- TASK STATEMENT
Could you transcribe every entry below exactly, leaving out the pictures?

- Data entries
= Beginning of Section =
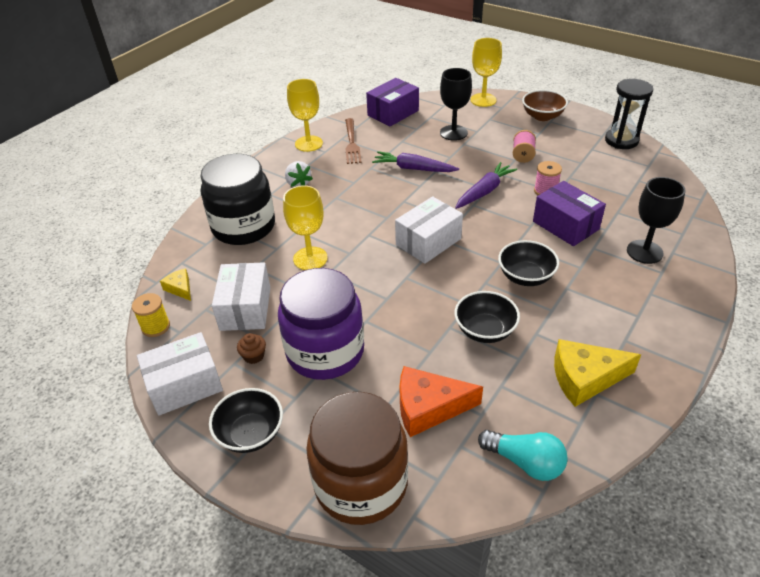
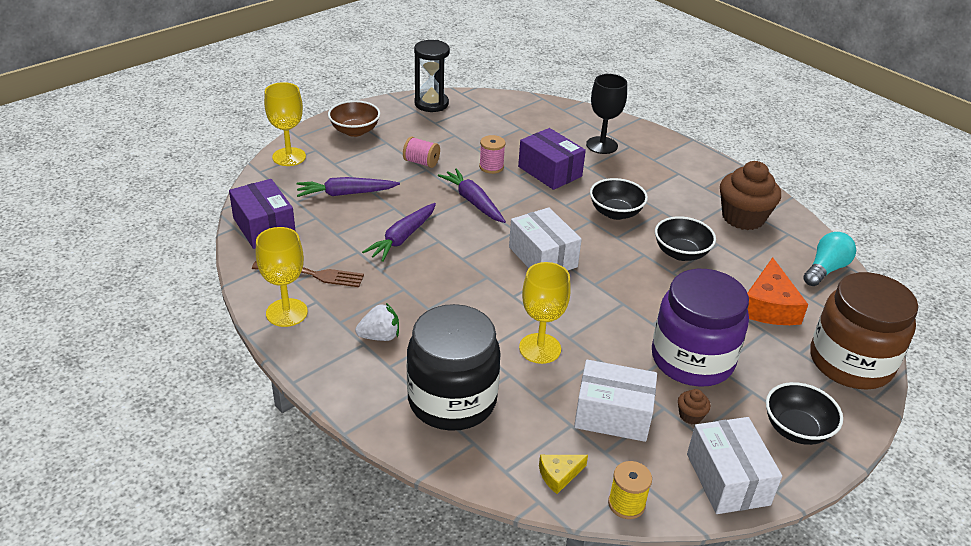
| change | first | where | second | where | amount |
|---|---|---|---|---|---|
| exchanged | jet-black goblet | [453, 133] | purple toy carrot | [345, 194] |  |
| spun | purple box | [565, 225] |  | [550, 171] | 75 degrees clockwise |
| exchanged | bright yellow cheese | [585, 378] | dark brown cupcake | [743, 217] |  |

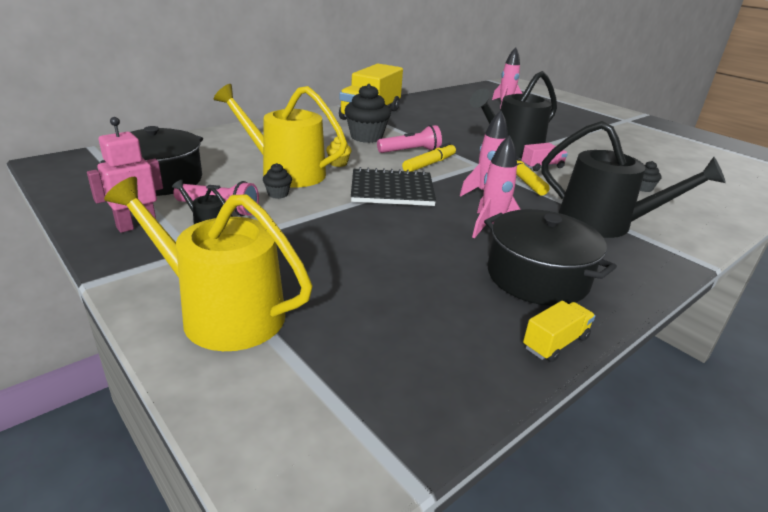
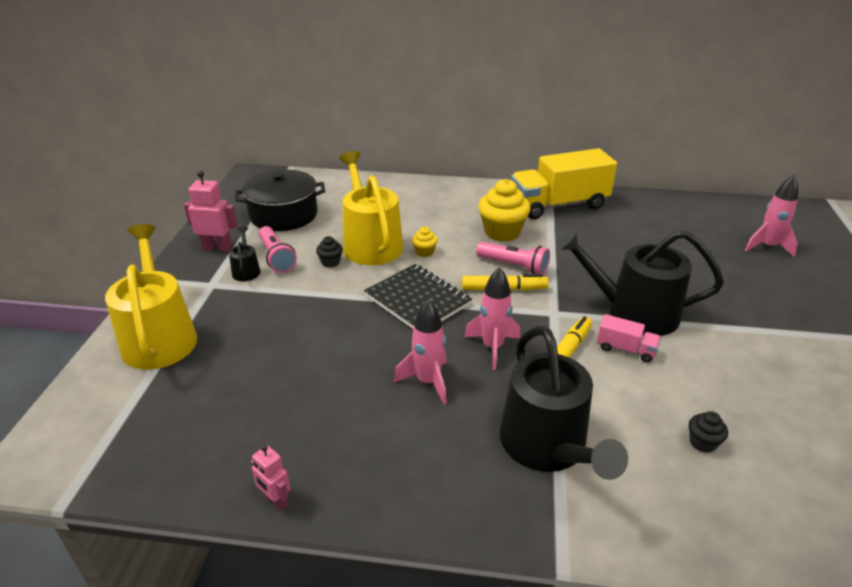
| change | first | where | second | where | amount |
|---|---|---|---|---|---|
| colour | jet-black cupcake | [366, 137] | bright yellow cupcake | [502, 232] |  |
| missing | jet-black pot | [537, 277] |  |  |  |
| exchanged | bright yellow toy truck | [555, 343] | rose-pink robot | [275, 500] |  |

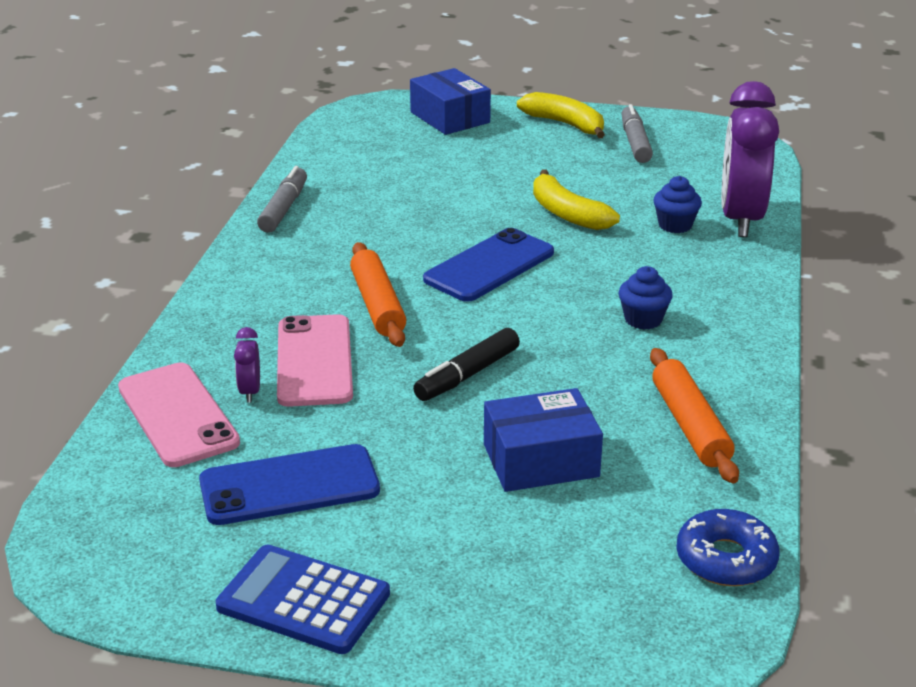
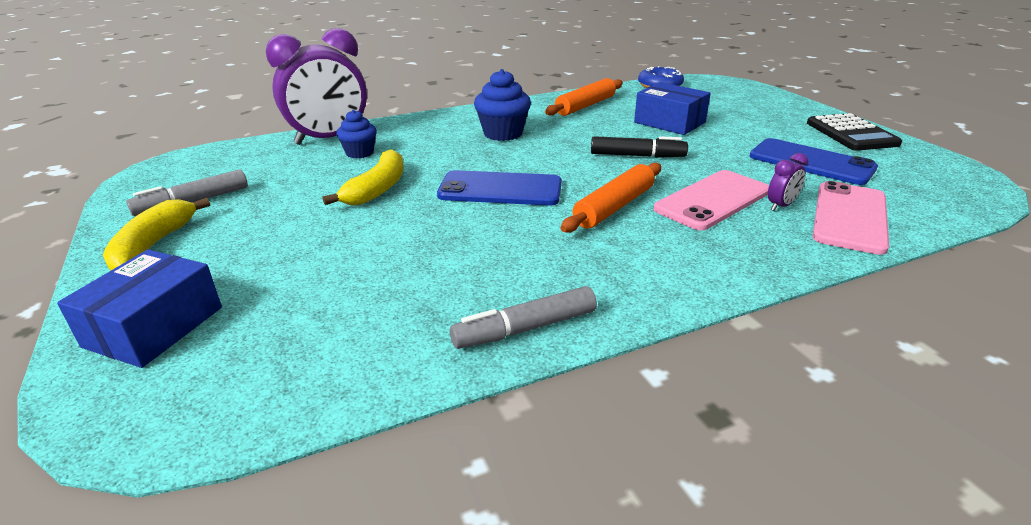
| change | first | where | second | where | amount |
|---|---|---|---|---|---|
| size | cobalt cupcake | [643, 319] |  | [503, 133] | x1.53 |
| colour | cobalt pocket calculator | [303, 600] | jet-black pocket calculator | [851, 133] |  |

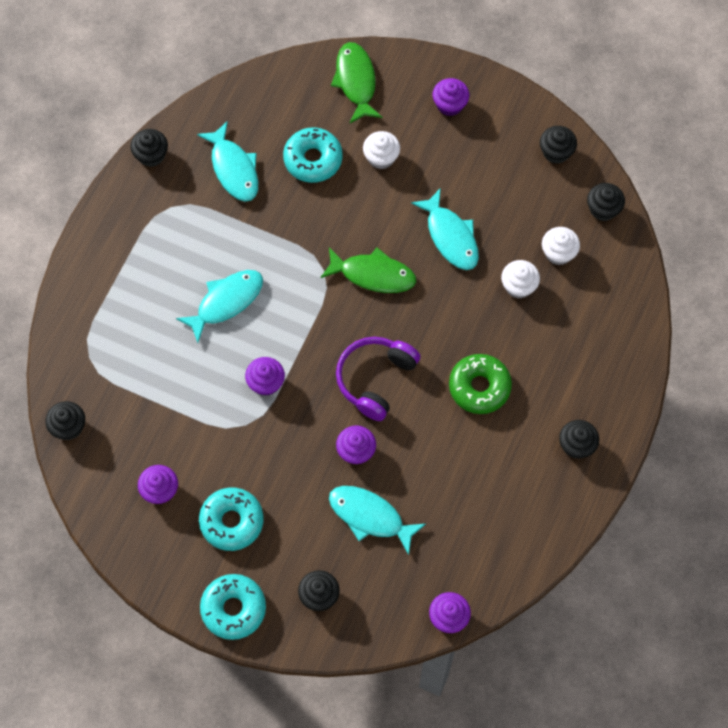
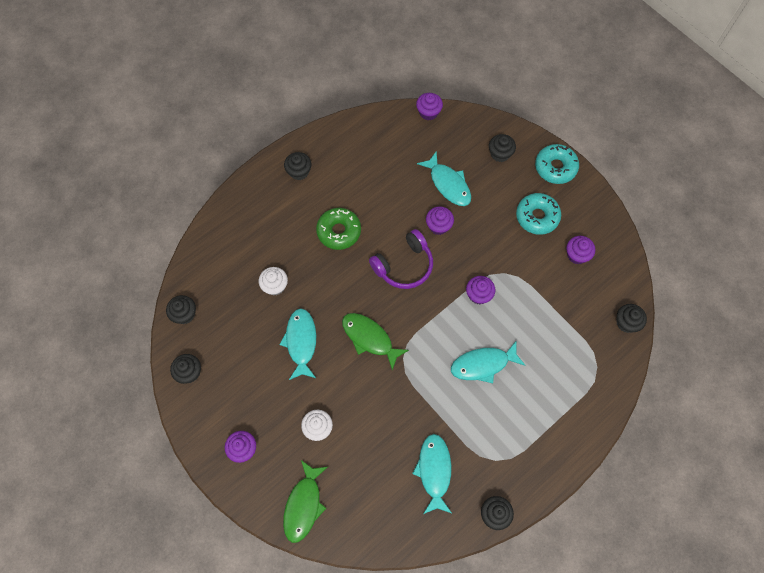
| change | first | where | second | where | amount |
|---|---|---|---|---|---|
| missing | turquoise donut | [313, 159] |  |  |  |
| missing | white cupcake | [558, 253] |  |  |  |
= End of Section =
- OUTPUT
| change | first | where | second | where | amount |
|---|---|---|---|---|---|
| exchanged | jet-black goblet | [453, 133] | purple toy carrot | [345, 194] |  |
| spun | purple box | [565, 225] |  | [550, 171] | 75 degrees clockwise |
| exchanged | bright yellow cheese | [585, 378] | dark brown cupcake | [743, 217] |  |

| change | first | where | second | where | amount |
|---|---|---|---|---|---|
| colour | jet-black cupcake | [366, 137] | bright yellow cupcake | [502, 232] |  |
| missing | jet-black pot | [537, 277] |  |  |  |
| exchanged | bright yellow toy truck | [555, 343] | rose-pink robot | [275, 500] |  |

| change | first | where | second | where | amount |
|---|---|---|---|---|---|
| size | cobalt cupcake | [643, 319] |  | [503, 133] | x1.53 |
| colour | cobalt pocket calculator | [303, 600] | jet-black pocket calculator | [851, 133] |  |

| change | first | where | second | where | amount |
|---|---|---|---|---|---|
| missing | turquoise donut | [313, 159] |  |  |  |
| missing | white cupcake | [558, 253] |  |  |  |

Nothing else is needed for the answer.